● **THE EXERCISE**:
Select and copy out every line of the material that contains the string "building". Letter case must match.

*-*-*

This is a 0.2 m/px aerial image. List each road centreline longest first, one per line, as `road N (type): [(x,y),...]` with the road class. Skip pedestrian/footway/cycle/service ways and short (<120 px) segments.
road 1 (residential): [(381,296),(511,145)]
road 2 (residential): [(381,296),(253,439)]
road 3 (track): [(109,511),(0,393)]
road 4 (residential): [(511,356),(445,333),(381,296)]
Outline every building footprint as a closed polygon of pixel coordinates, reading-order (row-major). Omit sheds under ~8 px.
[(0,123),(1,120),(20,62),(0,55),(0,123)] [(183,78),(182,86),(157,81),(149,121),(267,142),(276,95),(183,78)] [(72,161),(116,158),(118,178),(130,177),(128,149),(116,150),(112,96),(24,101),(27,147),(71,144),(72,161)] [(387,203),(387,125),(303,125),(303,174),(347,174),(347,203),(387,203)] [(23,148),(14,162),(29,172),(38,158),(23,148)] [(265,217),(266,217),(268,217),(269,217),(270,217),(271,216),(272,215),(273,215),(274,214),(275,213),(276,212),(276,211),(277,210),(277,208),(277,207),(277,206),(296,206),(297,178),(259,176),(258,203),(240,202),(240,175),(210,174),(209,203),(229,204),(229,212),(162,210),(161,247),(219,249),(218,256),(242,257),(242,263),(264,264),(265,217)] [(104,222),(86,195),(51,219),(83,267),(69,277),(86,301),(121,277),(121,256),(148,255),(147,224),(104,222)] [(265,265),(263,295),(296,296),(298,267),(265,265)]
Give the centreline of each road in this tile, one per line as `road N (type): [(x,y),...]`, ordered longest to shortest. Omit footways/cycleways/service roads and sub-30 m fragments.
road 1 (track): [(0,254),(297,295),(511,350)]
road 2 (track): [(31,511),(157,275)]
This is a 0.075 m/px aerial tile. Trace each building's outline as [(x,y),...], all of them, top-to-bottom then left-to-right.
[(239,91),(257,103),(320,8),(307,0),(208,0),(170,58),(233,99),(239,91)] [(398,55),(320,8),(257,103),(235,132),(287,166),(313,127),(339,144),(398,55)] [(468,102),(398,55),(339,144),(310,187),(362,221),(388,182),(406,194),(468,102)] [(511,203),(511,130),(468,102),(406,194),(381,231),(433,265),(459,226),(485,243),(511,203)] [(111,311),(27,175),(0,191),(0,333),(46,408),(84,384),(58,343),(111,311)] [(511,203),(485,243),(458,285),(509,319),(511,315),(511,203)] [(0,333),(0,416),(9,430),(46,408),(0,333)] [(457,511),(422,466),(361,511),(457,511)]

*-*-*

● **EXPECTED ANSWER**:
Outline every building footprint as a closed polygon of pixel coordinates, reading-order (row-major). Omit sheds under ~8 px.
This is a 0.075 m/px aerial tile. Trace each building's outline as [(x,y),...], all of them, top-to-bottom then left-to-right.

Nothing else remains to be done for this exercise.